Work instructions: Beneath this instruction is a listing; print exactly the lines in it starting at the line that contains "purple scissors [283,145,388,232]" and going through the line that contains "purple cake [140,164,181,202]".

(Beginning of Data to use)

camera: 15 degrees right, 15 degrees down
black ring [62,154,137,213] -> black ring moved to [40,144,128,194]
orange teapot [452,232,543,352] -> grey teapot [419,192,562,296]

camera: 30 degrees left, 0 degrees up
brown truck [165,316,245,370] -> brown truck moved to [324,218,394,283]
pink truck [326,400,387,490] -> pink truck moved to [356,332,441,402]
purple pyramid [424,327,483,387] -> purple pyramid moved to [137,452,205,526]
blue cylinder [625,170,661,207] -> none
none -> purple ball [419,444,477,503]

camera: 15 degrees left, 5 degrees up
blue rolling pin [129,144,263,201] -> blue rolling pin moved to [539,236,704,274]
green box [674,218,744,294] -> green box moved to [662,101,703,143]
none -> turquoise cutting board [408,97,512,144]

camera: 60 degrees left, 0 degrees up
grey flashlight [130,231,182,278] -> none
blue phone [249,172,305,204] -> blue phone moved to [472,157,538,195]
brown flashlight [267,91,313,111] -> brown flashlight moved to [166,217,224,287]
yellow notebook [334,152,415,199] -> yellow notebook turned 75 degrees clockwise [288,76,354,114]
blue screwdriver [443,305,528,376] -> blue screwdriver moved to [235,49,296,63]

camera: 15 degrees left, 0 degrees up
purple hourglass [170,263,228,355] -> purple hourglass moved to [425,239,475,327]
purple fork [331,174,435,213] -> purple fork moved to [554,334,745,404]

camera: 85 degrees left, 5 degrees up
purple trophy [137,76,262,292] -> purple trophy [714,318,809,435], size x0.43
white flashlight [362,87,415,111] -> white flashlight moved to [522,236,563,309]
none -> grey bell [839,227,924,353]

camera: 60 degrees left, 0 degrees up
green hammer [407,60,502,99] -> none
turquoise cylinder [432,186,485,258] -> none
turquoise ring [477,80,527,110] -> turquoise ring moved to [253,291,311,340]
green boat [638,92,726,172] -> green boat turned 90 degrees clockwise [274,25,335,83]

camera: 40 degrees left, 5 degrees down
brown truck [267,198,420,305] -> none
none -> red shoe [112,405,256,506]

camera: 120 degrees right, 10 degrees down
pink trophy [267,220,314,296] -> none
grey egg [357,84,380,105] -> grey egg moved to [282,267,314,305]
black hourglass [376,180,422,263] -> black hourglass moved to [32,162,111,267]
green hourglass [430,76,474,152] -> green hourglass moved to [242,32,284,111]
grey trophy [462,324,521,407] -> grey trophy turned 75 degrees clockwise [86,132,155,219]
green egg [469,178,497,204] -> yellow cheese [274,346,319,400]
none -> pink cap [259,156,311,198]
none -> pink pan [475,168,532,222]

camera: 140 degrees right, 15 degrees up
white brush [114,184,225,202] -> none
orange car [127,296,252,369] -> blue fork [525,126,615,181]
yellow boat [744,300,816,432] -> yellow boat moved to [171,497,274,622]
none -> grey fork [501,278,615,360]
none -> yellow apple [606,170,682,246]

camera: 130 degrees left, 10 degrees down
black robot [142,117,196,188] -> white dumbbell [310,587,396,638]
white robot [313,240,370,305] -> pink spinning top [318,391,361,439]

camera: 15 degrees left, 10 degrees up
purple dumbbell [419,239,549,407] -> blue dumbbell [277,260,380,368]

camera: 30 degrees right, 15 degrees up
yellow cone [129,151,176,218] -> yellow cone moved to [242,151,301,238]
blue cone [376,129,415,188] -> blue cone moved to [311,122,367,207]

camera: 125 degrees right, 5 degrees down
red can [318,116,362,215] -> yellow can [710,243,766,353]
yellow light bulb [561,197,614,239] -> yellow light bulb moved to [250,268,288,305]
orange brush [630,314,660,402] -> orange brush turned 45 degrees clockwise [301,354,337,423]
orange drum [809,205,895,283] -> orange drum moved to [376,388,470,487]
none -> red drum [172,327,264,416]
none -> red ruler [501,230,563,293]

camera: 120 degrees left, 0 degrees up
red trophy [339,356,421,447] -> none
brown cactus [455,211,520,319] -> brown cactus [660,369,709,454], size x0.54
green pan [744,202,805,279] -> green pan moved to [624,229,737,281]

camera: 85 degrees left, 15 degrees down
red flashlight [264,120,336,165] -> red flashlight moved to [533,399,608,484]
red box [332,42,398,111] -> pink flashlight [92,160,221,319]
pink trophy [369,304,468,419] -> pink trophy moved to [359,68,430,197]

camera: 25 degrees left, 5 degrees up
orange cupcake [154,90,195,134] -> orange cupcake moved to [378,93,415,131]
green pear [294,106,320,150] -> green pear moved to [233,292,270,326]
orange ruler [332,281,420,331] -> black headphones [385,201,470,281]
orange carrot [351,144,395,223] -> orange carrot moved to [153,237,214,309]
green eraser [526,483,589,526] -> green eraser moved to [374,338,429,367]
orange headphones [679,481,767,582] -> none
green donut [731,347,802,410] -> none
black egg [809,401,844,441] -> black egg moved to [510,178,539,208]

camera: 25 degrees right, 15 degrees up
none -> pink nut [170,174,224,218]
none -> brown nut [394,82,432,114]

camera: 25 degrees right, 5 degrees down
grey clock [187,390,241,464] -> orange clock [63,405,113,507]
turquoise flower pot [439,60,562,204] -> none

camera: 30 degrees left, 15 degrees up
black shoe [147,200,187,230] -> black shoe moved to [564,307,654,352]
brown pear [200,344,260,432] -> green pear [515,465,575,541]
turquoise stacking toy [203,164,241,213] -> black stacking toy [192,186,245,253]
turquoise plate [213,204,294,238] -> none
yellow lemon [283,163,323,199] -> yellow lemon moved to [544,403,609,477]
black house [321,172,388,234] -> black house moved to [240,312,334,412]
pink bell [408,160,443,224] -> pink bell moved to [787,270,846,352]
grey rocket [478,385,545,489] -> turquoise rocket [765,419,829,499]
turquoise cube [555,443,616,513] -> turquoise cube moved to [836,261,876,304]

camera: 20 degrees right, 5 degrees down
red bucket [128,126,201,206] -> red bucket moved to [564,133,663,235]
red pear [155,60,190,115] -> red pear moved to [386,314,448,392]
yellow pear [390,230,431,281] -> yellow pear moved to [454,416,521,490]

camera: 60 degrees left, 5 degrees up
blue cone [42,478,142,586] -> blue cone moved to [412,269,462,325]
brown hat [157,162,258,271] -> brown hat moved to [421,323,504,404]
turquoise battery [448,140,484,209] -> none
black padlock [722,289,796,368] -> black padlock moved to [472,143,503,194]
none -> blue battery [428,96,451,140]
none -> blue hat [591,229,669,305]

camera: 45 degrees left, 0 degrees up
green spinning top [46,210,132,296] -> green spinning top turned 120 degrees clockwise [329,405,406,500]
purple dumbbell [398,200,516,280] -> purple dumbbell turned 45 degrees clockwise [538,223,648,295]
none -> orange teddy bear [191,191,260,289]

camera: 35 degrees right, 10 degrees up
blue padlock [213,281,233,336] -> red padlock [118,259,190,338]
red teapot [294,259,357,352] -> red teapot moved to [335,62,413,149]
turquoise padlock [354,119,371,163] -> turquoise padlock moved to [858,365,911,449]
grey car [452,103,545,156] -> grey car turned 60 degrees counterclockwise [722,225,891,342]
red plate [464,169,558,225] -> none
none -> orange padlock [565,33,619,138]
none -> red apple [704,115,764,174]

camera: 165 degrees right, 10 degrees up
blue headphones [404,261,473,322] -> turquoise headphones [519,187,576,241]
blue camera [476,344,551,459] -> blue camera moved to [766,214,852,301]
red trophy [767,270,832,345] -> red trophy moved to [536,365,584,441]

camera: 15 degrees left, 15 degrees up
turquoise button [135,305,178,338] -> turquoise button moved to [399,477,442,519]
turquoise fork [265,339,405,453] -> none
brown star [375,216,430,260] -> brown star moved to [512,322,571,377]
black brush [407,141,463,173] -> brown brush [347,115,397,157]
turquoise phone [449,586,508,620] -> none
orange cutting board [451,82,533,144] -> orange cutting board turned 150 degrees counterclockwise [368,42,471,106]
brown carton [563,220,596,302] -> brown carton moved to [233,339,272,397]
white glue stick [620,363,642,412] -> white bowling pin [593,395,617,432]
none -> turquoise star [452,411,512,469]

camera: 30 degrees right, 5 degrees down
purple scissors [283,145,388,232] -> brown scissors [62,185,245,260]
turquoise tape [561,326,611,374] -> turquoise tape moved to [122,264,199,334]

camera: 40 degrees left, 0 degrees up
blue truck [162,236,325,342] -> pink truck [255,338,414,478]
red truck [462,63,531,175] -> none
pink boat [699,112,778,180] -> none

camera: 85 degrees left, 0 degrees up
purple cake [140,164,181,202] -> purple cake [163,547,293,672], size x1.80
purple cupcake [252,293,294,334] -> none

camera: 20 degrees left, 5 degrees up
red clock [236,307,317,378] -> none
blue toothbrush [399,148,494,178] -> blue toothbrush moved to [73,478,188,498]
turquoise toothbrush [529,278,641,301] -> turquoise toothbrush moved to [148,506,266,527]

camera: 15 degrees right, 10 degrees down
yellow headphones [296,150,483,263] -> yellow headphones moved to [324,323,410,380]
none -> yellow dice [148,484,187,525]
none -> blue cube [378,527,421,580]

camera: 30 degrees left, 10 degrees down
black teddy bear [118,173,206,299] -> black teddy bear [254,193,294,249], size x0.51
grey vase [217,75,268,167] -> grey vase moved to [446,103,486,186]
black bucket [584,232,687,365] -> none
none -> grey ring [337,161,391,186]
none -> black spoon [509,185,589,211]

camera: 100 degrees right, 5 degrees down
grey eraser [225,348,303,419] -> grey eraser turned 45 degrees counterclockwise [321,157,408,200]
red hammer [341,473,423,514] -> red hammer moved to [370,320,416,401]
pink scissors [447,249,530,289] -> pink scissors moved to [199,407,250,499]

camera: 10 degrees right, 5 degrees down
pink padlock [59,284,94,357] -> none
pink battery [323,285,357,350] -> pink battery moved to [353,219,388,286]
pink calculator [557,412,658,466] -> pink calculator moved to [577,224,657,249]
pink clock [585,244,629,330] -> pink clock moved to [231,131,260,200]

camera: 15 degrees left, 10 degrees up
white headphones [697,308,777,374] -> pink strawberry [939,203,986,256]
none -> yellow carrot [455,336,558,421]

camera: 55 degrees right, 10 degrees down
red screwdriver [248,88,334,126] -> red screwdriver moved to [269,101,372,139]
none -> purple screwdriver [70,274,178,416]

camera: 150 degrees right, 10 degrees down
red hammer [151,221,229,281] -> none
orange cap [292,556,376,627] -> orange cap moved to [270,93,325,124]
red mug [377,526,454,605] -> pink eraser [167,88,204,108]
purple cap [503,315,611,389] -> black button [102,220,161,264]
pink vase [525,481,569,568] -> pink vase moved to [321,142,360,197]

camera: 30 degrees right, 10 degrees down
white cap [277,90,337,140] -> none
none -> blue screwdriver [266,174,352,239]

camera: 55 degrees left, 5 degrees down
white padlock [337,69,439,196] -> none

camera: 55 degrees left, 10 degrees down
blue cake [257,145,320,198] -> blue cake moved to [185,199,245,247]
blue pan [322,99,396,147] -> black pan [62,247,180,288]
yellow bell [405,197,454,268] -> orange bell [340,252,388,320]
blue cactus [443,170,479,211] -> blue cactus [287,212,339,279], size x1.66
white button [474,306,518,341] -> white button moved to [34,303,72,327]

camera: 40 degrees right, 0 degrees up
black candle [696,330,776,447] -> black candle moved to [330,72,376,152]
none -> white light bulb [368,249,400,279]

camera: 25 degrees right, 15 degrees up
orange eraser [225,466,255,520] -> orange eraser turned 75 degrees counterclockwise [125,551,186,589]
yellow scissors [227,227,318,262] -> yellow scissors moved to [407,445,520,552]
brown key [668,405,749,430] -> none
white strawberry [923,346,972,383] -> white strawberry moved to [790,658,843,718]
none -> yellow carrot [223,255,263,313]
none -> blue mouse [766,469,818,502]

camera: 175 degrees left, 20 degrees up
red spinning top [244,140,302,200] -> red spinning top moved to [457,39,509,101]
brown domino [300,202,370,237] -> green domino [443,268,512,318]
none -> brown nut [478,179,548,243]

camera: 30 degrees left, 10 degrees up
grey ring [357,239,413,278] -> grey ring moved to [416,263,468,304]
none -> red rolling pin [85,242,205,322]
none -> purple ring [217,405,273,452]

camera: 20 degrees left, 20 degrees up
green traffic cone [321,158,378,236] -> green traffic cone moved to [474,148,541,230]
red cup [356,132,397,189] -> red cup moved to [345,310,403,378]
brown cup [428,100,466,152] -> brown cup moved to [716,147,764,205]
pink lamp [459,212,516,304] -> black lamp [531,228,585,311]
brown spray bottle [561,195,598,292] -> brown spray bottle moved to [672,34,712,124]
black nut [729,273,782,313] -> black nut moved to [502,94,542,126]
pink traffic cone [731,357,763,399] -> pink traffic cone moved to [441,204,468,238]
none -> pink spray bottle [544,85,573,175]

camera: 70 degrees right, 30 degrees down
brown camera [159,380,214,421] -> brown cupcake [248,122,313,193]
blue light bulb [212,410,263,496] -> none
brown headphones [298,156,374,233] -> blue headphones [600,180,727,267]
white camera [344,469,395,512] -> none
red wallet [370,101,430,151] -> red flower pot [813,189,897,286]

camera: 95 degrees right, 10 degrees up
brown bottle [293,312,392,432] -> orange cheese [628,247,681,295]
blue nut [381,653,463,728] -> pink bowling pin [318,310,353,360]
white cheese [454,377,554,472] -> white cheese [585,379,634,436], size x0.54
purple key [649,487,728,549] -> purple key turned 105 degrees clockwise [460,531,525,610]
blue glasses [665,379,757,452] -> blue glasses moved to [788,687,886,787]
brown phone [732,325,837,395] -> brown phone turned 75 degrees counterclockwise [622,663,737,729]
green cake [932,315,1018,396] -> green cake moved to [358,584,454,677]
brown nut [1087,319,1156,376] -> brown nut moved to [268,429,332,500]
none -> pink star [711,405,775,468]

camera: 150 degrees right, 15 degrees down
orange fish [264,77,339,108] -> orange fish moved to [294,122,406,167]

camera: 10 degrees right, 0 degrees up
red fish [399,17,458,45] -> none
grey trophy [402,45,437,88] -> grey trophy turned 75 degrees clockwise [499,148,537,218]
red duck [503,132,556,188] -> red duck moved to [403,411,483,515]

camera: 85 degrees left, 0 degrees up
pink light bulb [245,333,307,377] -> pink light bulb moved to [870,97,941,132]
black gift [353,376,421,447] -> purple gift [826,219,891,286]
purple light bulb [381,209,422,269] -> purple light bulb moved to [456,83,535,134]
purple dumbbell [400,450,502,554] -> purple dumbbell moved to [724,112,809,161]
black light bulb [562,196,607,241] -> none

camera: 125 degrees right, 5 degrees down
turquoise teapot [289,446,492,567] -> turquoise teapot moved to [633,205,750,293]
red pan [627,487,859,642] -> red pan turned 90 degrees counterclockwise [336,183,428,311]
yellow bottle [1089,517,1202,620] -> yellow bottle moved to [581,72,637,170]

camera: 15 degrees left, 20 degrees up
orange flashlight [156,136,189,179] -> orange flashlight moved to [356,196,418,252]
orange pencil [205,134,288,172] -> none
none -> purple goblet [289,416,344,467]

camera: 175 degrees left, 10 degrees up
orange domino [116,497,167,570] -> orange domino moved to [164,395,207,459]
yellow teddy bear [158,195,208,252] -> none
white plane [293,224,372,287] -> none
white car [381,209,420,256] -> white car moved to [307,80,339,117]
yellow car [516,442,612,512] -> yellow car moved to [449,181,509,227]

(End of Data to use)

Finished task:
purple scissors [283,145,388,232] -> brown scissors [62,185,245,260]
turquoise tape [561,326,611,374] -> turquoise tape moved to [122,264,199,334]

camera: 40 degrees left, 0 degrees up
blue truck [162,236,325,342] -> pink truck [255,338,414,478]
red truck [462,63,531,175] -> none
pink boat [699,112,778,180] -> none

camera: 85 degrees left, 0 degrees up
purple cake [140,164,181,202] -> purple cake [163,547,293,672], size x1.80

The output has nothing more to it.